*What to do*. There is a line containing "yellow spoon [184,782,298,844] -> none" in the records below. Repeat it and every line after it, exactly, through the final line, but no pictures.

(Source data)
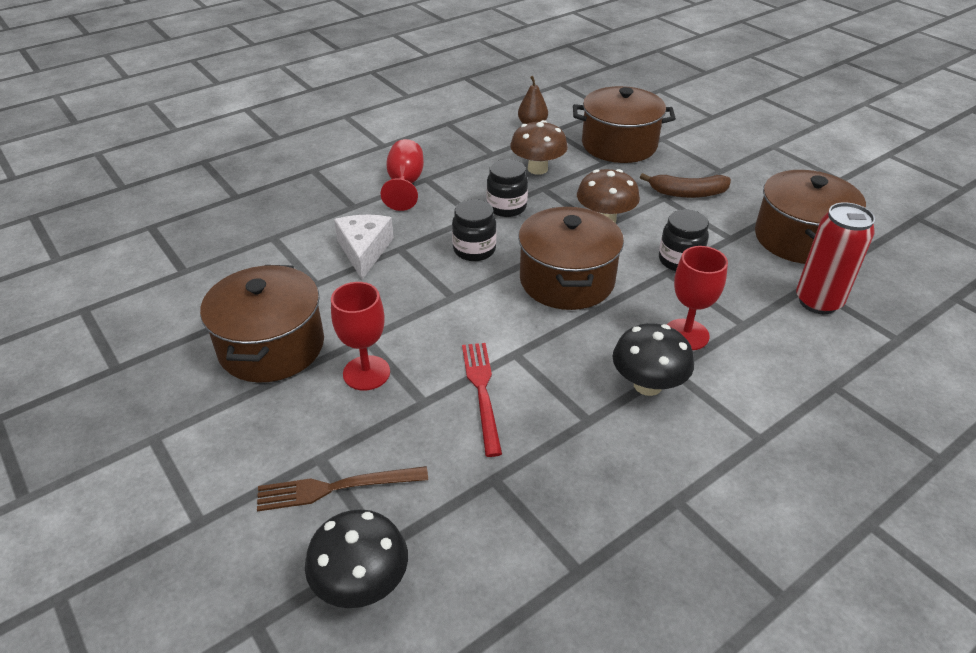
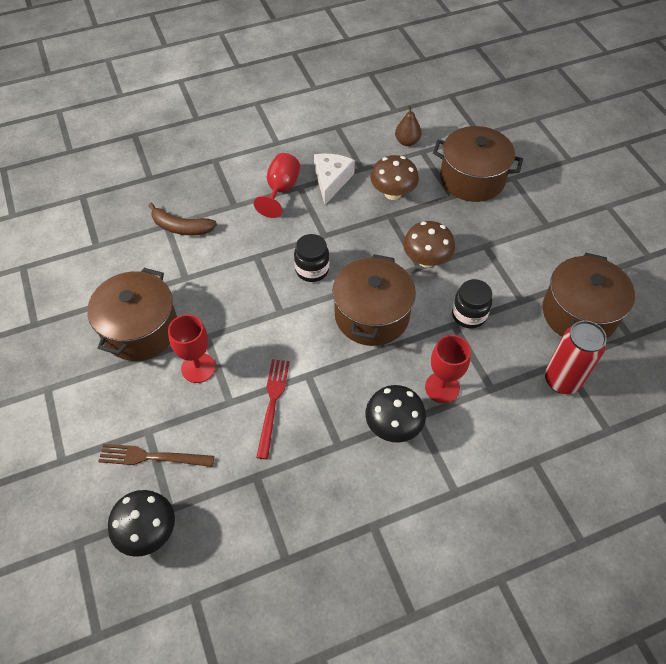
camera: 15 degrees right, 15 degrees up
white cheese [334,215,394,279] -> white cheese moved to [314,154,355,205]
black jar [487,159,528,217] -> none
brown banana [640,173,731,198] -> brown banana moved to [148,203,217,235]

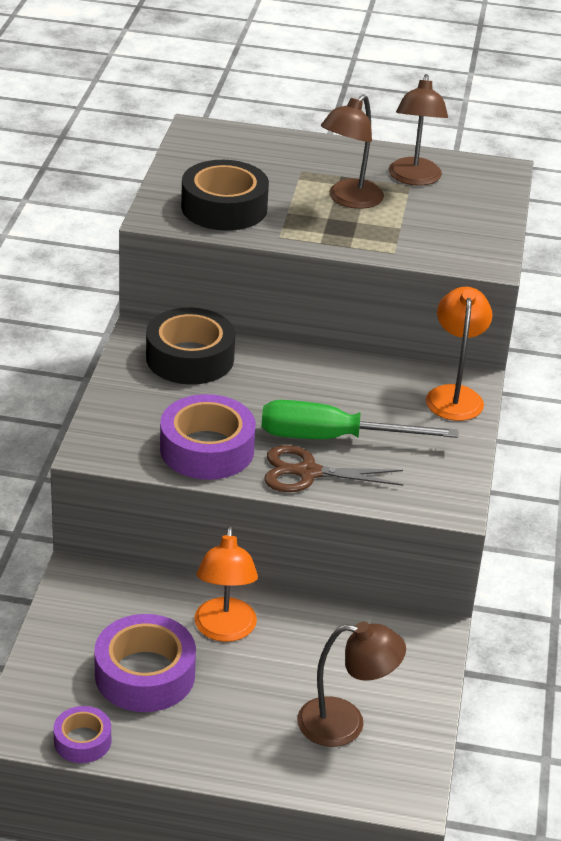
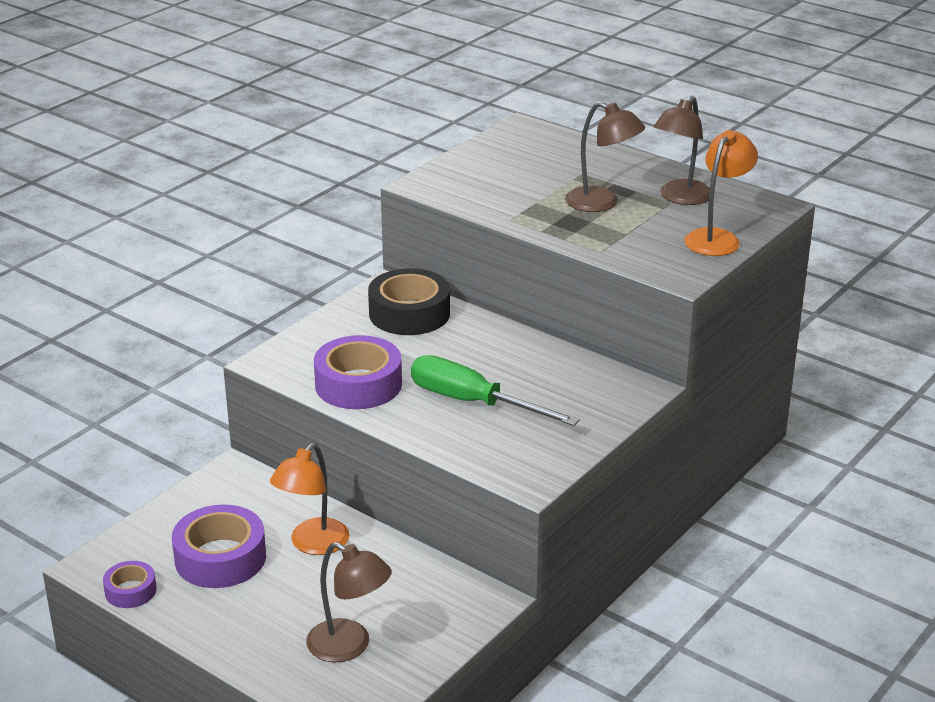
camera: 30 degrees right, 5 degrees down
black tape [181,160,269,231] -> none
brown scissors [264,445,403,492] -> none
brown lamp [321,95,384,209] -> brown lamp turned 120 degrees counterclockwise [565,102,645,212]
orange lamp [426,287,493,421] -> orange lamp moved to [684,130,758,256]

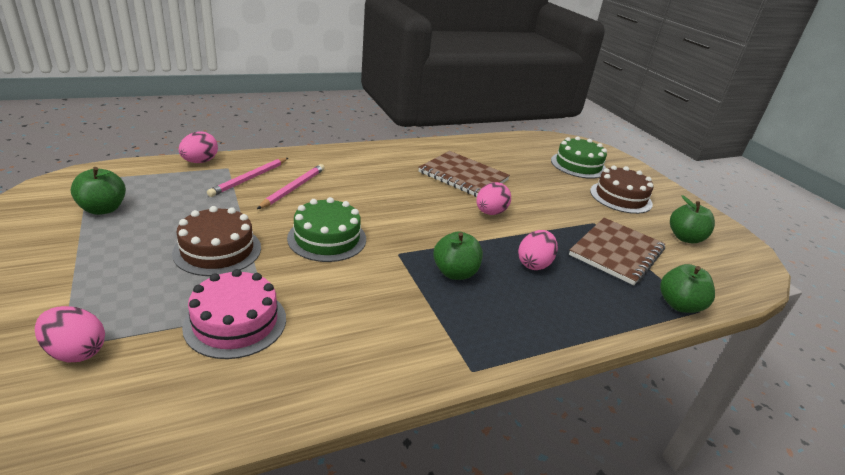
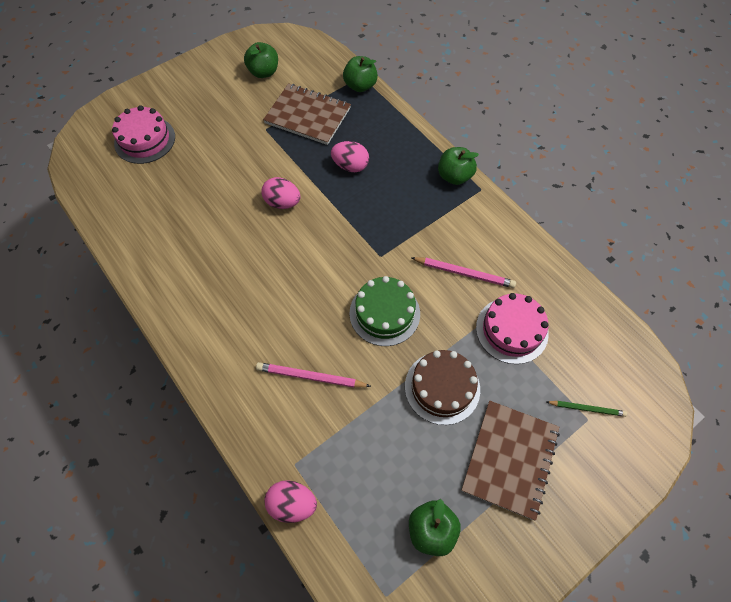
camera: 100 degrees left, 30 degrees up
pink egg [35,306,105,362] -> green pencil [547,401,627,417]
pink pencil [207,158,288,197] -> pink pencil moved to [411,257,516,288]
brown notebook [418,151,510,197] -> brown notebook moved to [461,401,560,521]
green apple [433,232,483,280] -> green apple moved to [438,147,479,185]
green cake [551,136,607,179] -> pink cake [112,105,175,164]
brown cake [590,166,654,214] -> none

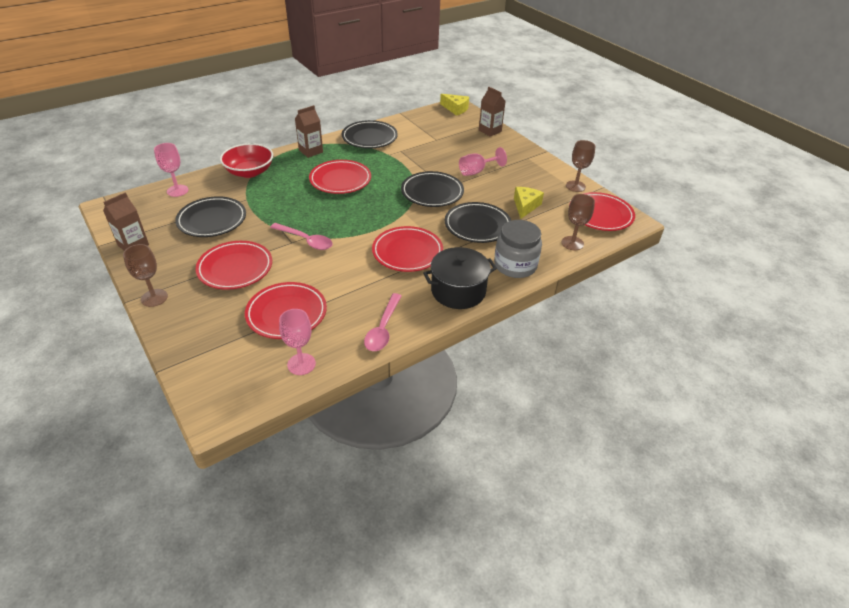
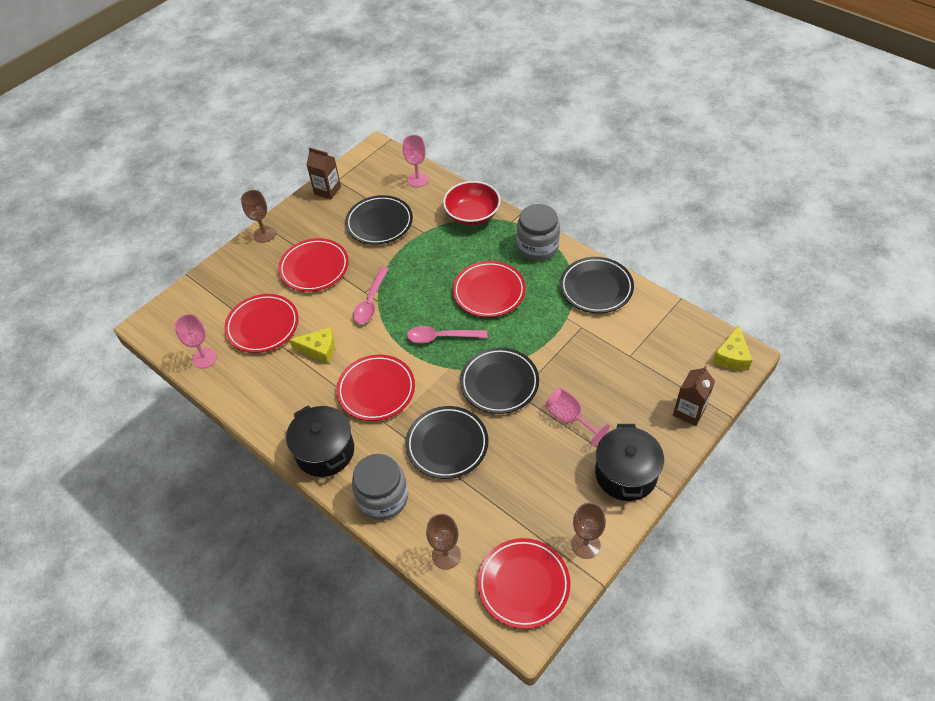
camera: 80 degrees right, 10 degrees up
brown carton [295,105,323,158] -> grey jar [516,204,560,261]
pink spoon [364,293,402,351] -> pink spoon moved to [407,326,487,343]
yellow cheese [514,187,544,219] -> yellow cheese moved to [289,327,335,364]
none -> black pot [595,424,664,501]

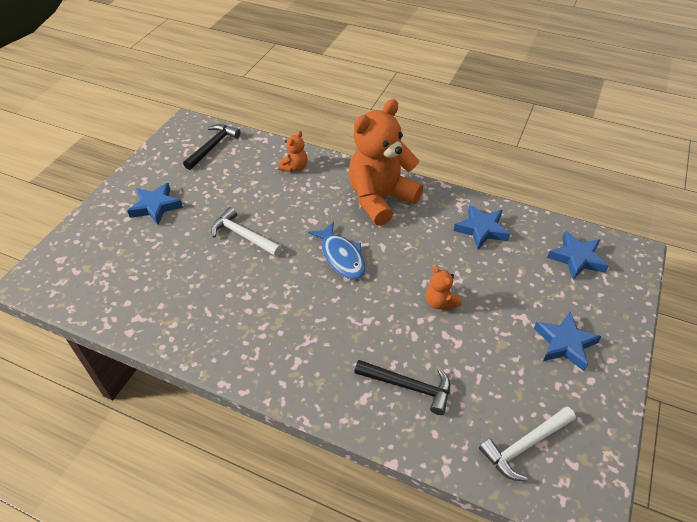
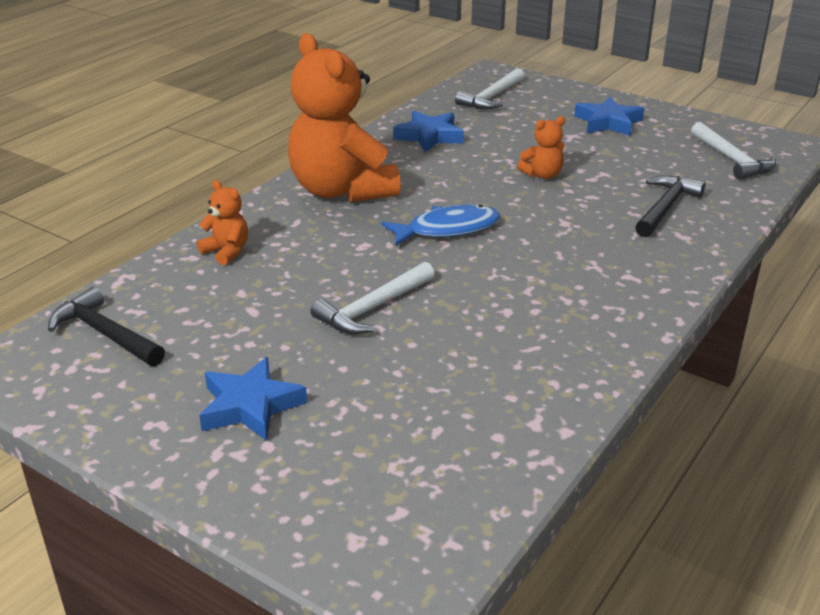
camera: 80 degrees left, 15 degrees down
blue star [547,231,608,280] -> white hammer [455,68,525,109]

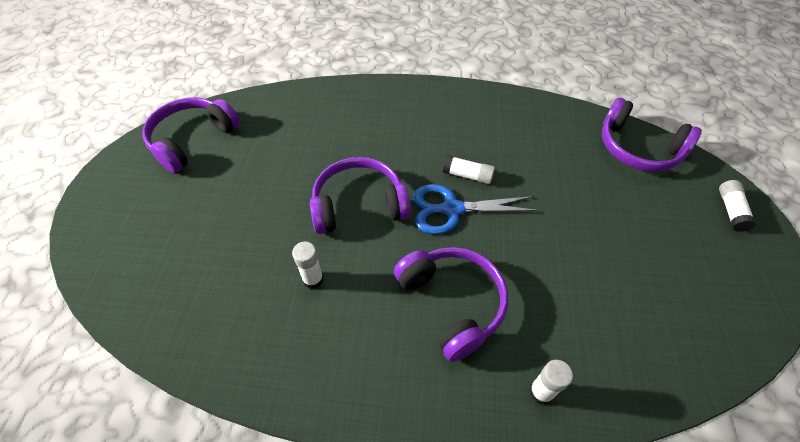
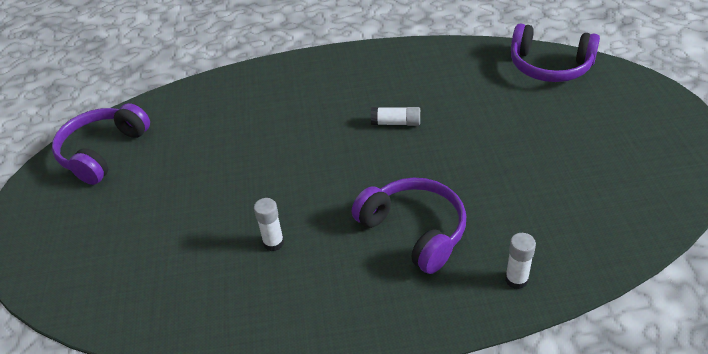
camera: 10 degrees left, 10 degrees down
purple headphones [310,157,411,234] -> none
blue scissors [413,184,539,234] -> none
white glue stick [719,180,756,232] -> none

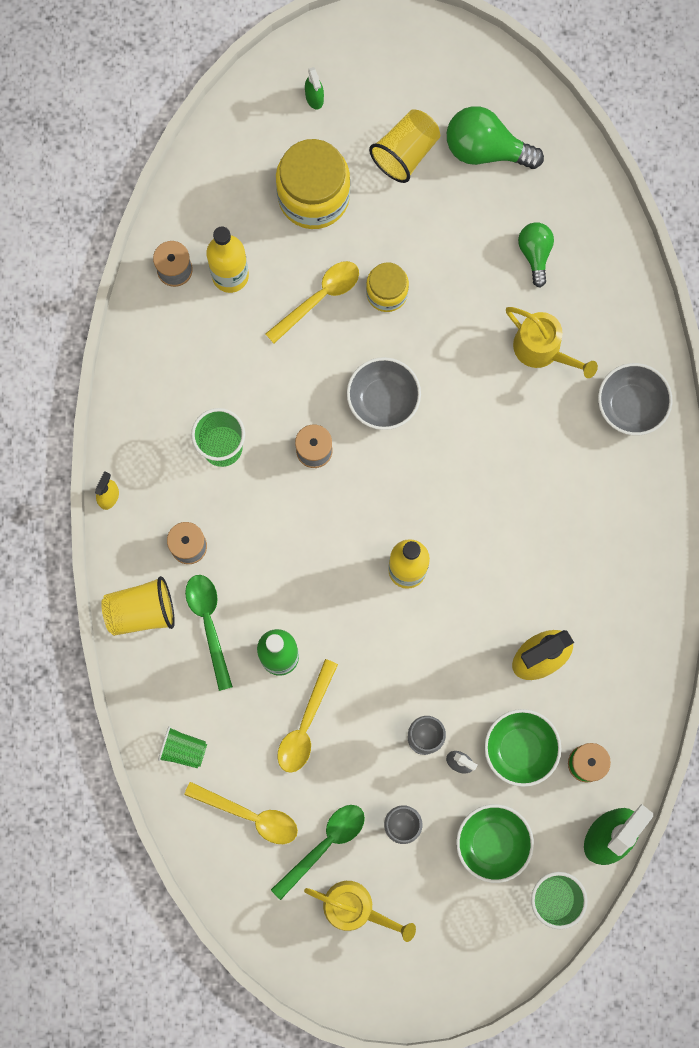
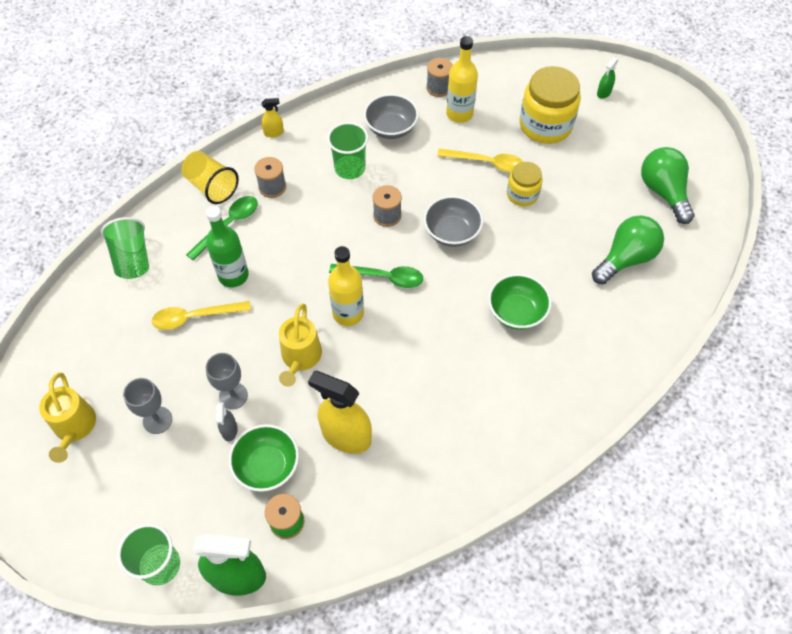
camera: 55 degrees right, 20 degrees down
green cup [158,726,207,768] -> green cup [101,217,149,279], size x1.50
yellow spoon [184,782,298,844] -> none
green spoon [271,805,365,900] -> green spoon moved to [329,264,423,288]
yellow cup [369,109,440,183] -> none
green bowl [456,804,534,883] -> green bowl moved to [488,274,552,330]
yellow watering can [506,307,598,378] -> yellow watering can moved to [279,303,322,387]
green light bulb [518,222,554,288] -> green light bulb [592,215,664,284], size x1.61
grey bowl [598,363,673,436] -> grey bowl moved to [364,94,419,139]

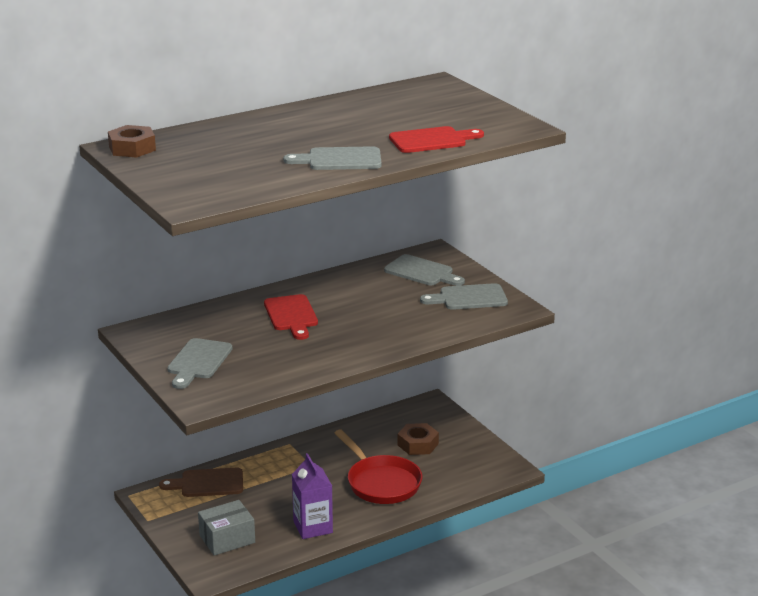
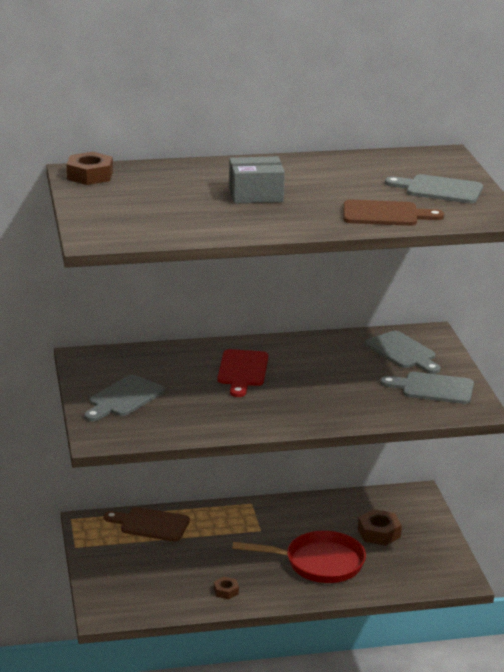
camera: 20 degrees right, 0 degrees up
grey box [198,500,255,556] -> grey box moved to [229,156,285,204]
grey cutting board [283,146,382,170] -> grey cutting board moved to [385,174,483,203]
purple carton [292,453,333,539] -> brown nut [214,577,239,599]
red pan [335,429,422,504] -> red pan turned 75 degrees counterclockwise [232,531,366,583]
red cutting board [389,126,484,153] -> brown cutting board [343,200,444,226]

*Solution for this task*.
yellow spoon [184,782,298,844] -> none
green spoon [271,805,365,900] -> green spoon moved to [329,264,423,288]
yellow cup [369,109,440,183] -> none
green bowl [456,804,534,883] -> green bowl moved to [488,274,552,330]
yellow watering can [506,307,598,378] -> yellow watering can moved to [279,303,322,387]
green light bulb [518,222,554,288] -> green light bulb [592,215,664,284], size x1.61
grey bowl [598,363,673,436] -> grey bowl moved to [364,94,419,139]

camera: 20 degrees right, 0 degrees up
grey box [198,500,255,556] -> grey box moved to [229,156,285,204]
grey cutting board [283,146,382,170] -> grey cutting board moved to [385,174,483,203]
purple carton [292,453,333,539] -> brown nut [214,577,239,599]
red pan [335,429,422,504] -> red pan turned 75 degrees counterclockwise [232,531,366,583]
red cutting board [389,126,484,153] -> brown cutting board [343,200,444,226]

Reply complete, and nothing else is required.